Go to the line containing "white house: 2 -> 0" and return it and each line after it exactly, through the end of the data below, and nothing more.
─── Exercise data
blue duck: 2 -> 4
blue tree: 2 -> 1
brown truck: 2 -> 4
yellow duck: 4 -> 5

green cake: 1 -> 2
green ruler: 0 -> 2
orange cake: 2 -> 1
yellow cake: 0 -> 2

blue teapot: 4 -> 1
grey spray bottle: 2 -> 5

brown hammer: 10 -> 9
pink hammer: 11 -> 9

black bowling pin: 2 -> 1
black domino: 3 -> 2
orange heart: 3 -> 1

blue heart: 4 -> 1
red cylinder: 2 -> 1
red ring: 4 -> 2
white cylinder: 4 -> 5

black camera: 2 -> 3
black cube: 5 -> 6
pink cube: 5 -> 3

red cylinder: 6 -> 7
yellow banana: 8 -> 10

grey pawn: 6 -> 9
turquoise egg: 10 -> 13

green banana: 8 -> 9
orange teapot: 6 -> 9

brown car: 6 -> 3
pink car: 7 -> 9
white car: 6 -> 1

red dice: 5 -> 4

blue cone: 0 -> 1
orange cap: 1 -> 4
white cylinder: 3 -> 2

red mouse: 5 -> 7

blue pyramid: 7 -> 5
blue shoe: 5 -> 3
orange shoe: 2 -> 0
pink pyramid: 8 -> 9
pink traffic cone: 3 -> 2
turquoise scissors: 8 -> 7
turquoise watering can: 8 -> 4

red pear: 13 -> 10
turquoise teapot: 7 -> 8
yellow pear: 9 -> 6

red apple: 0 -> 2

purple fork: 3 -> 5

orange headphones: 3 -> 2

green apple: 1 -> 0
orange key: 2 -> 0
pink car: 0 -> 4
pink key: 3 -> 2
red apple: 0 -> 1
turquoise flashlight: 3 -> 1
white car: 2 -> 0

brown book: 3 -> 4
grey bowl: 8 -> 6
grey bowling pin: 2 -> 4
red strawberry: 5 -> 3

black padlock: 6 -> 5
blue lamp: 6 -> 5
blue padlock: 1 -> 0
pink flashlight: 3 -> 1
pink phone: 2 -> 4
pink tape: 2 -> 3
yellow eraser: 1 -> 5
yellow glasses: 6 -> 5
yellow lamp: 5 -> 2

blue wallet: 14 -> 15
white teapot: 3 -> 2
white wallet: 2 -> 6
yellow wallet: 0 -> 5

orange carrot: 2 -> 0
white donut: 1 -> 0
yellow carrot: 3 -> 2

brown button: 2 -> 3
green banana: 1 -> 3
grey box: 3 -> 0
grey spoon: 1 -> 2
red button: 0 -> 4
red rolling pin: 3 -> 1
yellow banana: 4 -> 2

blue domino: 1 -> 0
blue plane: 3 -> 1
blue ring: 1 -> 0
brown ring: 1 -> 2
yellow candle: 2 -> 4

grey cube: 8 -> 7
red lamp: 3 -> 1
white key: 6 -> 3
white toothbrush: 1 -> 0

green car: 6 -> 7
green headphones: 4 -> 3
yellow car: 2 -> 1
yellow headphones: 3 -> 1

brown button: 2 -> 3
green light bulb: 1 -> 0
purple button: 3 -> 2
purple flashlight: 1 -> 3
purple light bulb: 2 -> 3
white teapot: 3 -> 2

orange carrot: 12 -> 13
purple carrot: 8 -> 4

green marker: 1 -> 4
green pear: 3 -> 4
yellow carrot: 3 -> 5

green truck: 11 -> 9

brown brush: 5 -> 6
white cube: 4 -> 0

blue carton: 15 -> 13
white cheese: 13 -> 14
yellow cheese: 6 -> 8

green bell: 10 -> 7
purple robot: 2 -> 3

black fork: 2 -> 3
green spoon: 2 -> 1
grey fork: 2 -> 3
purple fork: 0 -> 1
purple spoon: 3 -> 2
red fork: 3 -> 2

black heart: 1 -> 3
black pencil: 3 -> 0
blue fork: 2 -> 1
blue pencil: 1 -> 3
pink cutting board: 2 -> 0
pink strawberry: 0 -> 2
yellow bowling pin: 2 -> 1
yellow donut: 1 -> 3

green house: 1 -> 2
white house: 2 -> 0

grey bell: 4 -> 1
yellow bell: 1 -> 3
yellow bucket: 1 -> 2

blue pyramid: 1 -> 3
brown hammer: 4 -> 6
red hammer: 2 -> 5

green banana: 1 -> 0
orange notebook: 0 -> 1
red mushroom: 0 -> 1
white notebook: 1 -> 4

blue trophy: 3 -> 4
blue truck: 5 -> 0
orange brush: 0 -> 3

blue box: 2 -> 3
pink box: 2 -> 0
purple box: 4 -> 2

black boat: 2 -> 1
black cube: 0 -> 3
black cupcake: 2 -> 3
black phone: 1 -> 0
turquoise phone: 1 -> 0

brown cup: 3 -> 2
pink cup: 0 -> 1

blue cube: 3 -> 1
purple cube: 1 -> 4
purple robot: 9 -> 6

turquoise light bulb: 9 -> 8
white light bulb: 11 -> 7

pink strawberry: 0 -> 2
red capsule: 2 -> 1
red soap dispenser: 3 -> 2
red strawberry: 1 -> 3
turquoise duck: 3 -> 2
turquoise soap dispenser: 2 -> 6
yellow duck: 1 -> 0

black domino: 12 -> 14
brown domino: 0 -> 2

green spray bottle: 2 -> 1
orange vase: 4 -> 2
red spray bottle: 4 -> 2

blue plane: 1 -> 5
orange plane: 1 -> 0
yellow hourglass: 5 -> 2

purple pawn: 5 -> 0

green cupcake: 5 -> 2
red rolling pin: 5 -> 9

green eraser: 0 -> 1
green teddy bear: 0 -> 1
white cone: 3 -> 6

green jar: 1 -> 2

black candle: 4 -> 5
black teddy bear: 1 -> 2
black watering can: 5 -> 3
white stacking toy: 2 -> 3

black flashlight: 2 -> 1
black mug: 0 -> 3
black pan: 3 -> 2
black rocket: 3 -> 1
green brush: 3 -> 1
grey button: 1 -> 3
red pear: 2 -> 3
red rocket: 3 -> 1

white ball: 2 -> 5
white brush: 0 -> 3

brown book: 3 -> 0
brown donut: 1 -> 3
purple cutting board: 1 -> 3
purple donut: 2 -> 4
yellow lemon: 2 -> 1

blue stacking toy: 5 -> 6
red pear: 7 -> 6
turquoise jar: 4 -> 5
──────
| Written response |
white house: 2 -> 0

grey bell: 4 -> 1
yellow bell: 1 -> 3
yellow bucket: 1 -> 2

blue pyramid: 1 -> 3
brown hammer: 4 -> 6
red hammer: 2 -> 5

green banana: 1 -> 0
orange notebook: 0 -> 1
red mushroom: 0 -> 1
white notebook: 1 -> 4

blue trophy: 3 -> 4
blue truck: 5 -> 0
orange brush: 0 -> 3

blue box: 2 -> 3
pink box: 2 -> 0
purple box: 4 -> 2

black boat: 2 -> 1
black cube: 0 -> 3
black cupcake: 2 -> 3
black phone: 1 -> 0
turquoise phone: 1 -> 0

brown cup: 3 -> 2
pink cup: 0 -> 1

blue cube: 3 -> 1
purple cube: 1 -> 4
purple robot: 9 -> 6

turquoise light bulb: 9 -> 8
white light bulb: 11 -> 7

pink strawberry: 0 -> 2
red capsule: 2 -> 1
red soap dispenser: 3 -> 2
red strawberry: 1 -> 3
turquoise duck: 3 -> 2
turquoise soap dispenser: 2 -> 6
yellow duck: 1 -> 0

black domino: 12 -> 14
brown domino: 0 -> 2

green spray bottle: 2 -> 1
orange vase: 4 -> 2
red spray bottle: 4 -> 2

blue plane: 1 -> 5
orange plane: 1 -> 0
yellow hourglass: 5 -> 2

purple pawn: 5 -> 0

green cupcake: 5 -> 2
red rolling pin: 5 -> 9

green eraser: 0 -> 1
green teddy bear: 0 -> 1
white cone: 3 -> 6

green jar: 1 -> 2

black candle: 4 -> 5
black teddy bear: 1 -> 2
black watering can: 5 -> 3
white stacking toy: 2 -> 3

black flashlight: 2 -> 1
black mug: 0 -> 3
black pan: 3 -> 2
black rocket: 3 -> 1
green brush: 3 -> 1
grey button: 1 -> 3
red pear: 2 -> 3
red rocket: 3 -> 1

white ball: 2 -> 5
white brush: 0 -> 3

brown book: 3 -> 0
brown donut: 1 -> 3
purple cutting board: 1 -> 3
purple donut: 2 -> 4
yellow lemon: 2 -> 1

blue stacking toy: 5 -> 6
red pear: 7 -> 6
turquoise jar: 4 -> 5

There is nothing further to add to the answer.